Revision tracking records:
************
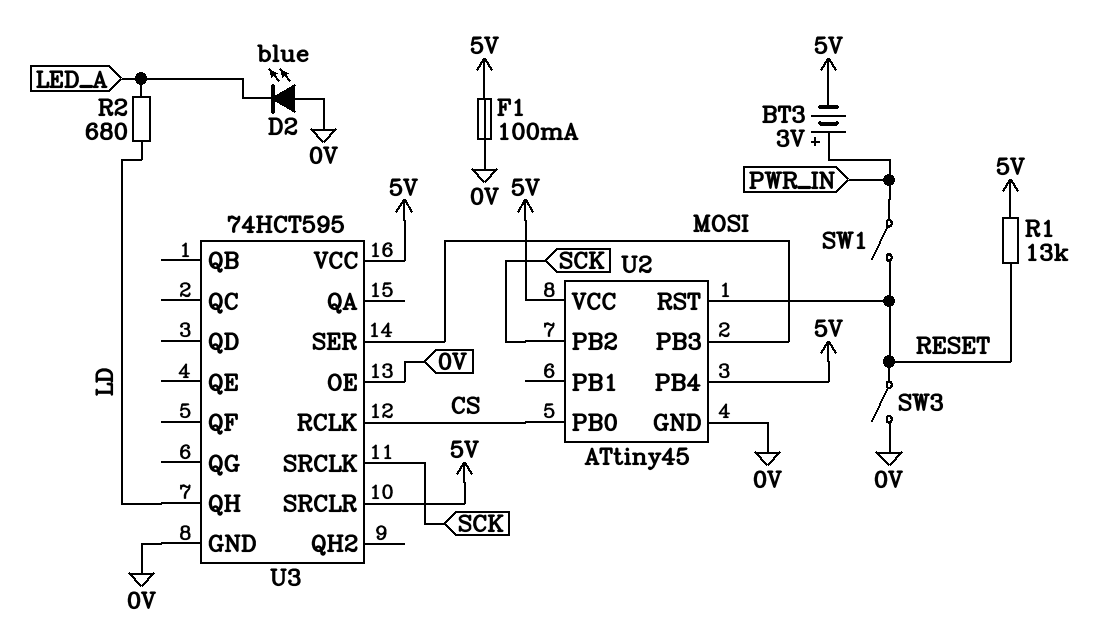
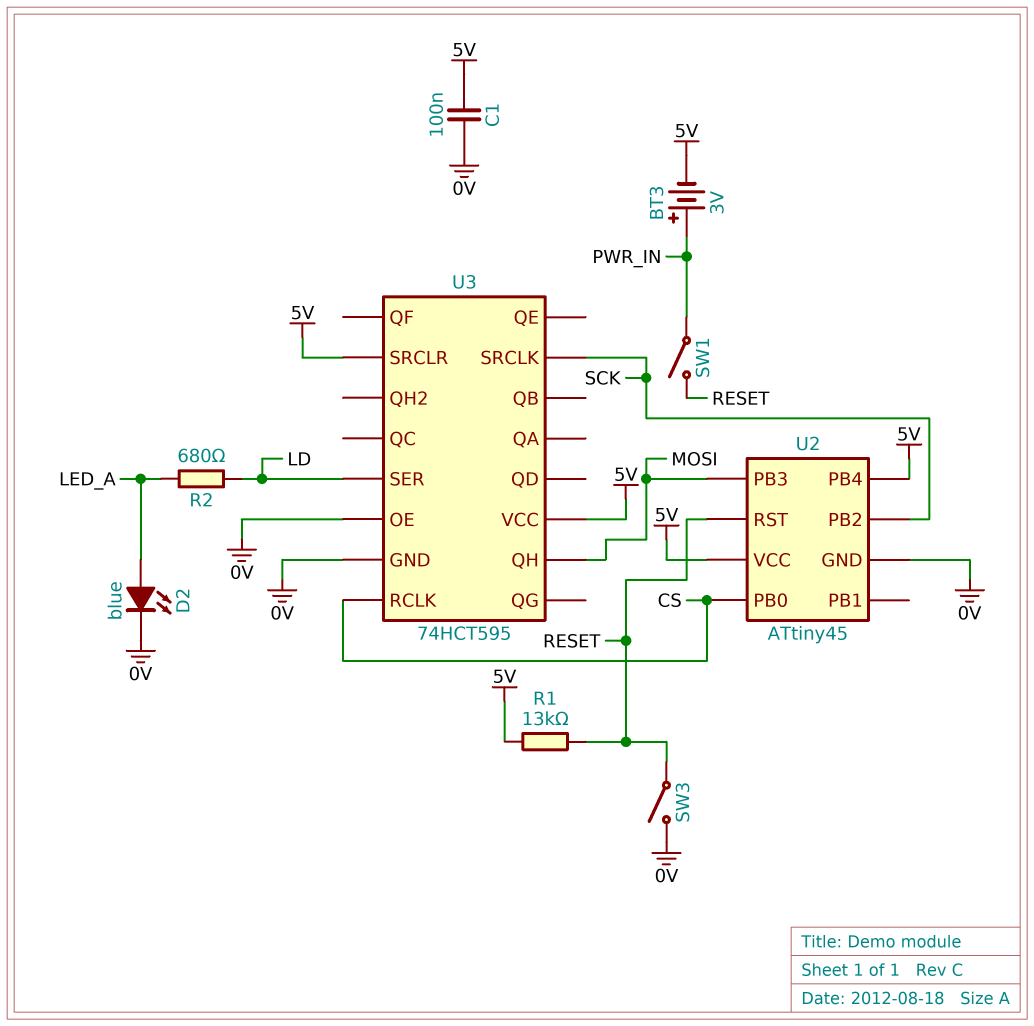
C1: none -> 100nF (0V, 5V)
D2: LED blue (A 0V, K LED_A) -> LED blue (A LED_A, K 0V)
F1: 100mA (0V, 5V) -> none
U3 pin QH: LD -> MOSI
U3 pin SER: MOSI -> LD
************
● Exercise aim
Copy out the data exactly and keep the pictures out.

● Written response
C1: none -> 100nF (0V, 5V)
D2: LED blue (A 0V, K LED_A) -> LED blue (A LED_A, K 0V)
F1: 100mA (0V, 5V) -> none
U3 pin QH: LD -> MOSI
U3 pin SER: MOSI -> LD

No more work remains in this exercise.